> **Exercise brief**
Every line from the start of the records through the line with "purple plate E8:F8" is to be written out exactly; pictures are not.

[Before-and-after object listings]
━━━━━━━━━━

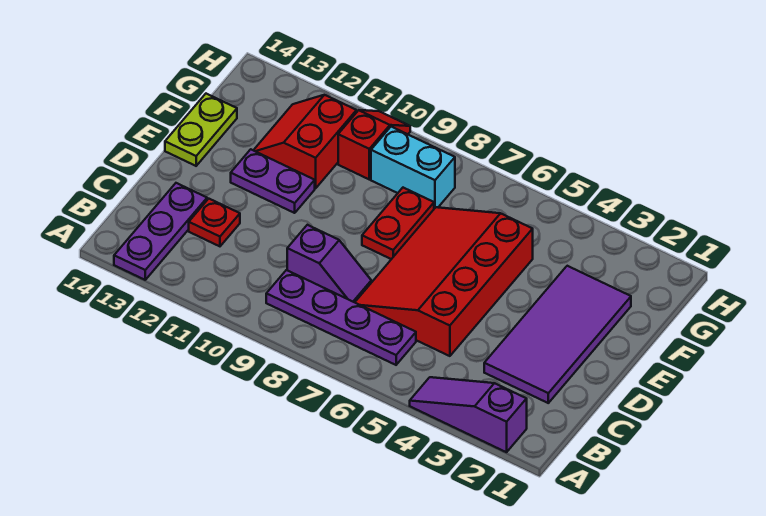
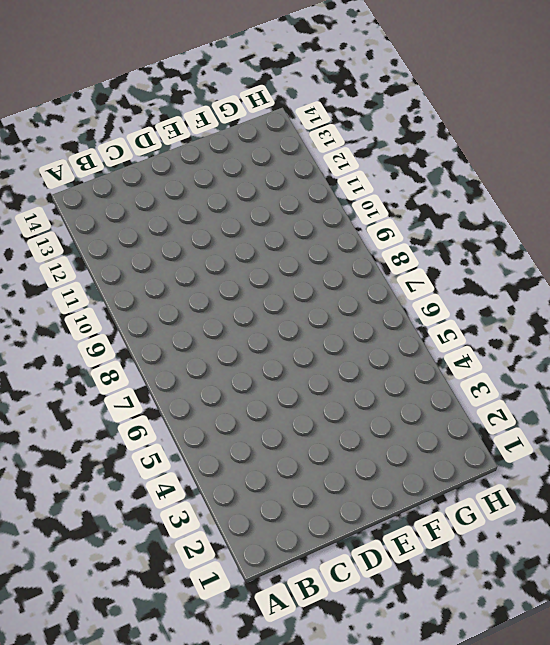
none -> purple slope A2:A4 level 1 top 2
none -> purple plate A13:C13 level 1
none -> purple plate B6:B9 level 1

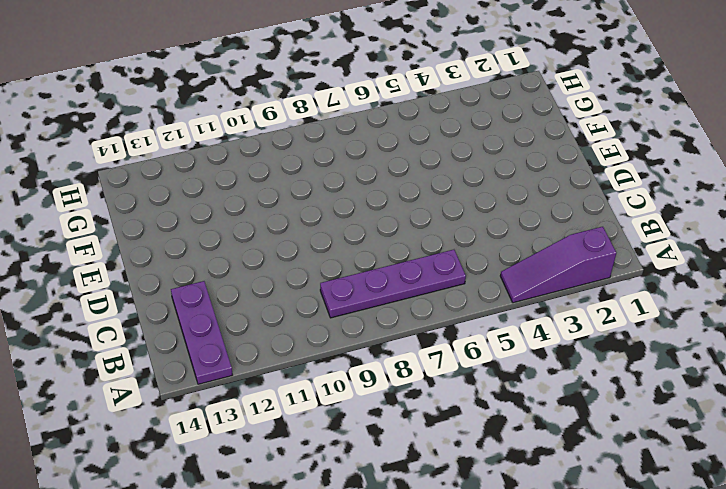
none -> purple tile C2:F3 level 1
none -> red slope C5:F7 level 1 top 5
none -> purple slope C8:C9 level 1 top 9

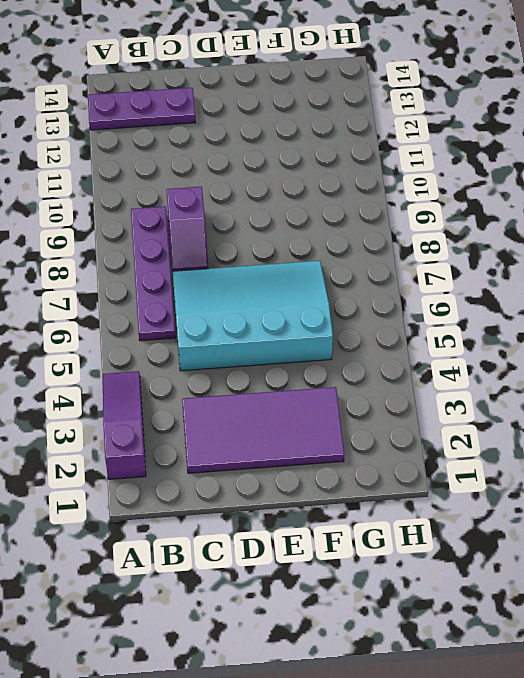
cyan slope C5:F7 level 1 top 5 -> red slope C5:F7 level 1 top 5
none -> red plate C12 level 1
none -> red plate E8:F8 level 1
none -> purple plate E11:E12 level 1

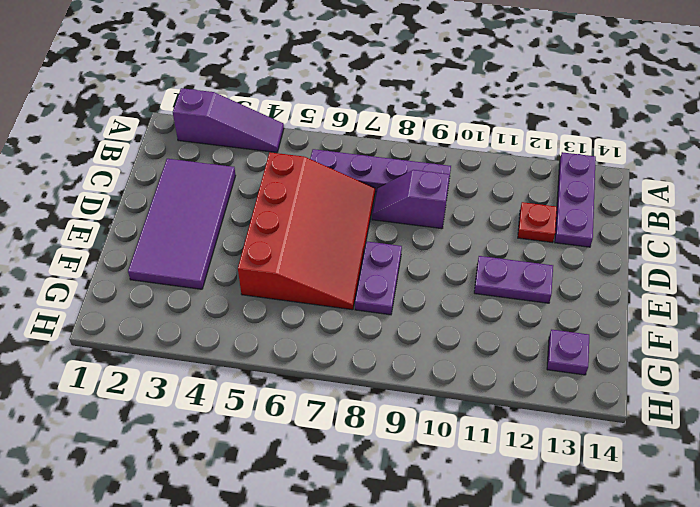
purple plate E8:F8 level 1 -> red plate E8:F8 level 1
purple plate G13 level 1 -> none
none -> lime plate E14:F14 level 1
none -> red slope F11:G12 level 1 top 11
none -> cyan brick G8:G9 level 1

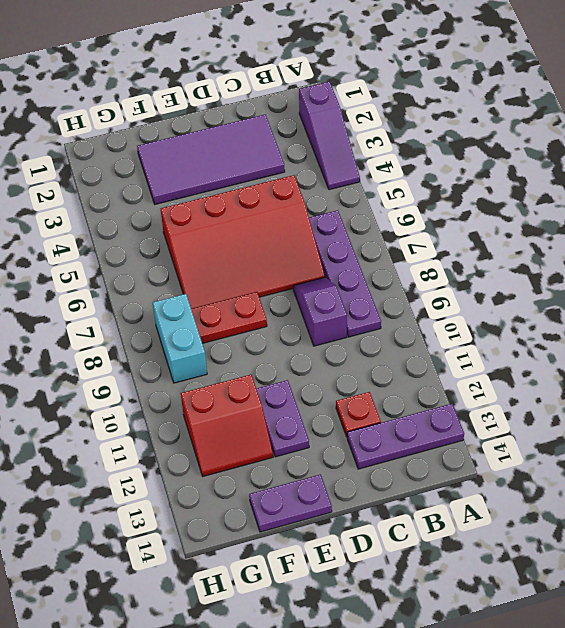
purple plate E14:F14 level 1 -> lime plate E14:F14 level 1
none -> red slope G10:H10 level 1 top G

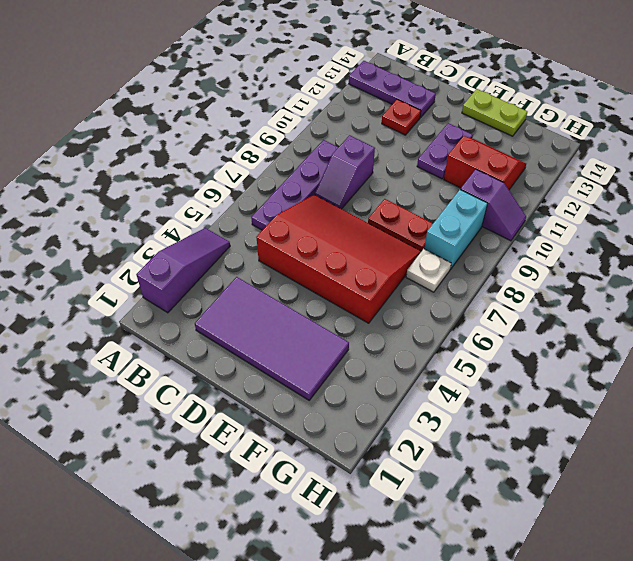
white plate G7 level 1 -> none
purple slope G10:H10 level 1 top G -> red slope G10:H10 level 1 top G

━━━━━━━━━━

> **Solution for this problem**
none -> purple slope A2:A4 level 1 top 2
none -> purple plate A13:C13 level 1
none -> purple plate B6:B9 level 1

none -> purple tile C2:F3 level 1
none -> red slope C5:F7 level 1 top 5
none -> purple slope C8:C9 level 1 top 9

cyan slope C5:F7 level 1 top 5 -> red slope C5:F7 level 1 top 5
none -> red plate C12 level 1
none -> red plate E8:F8 level 1
none -> purple plate E11:E12 level 1

purple plate E8:F8 level 1 -> red plate E8:F8 level 1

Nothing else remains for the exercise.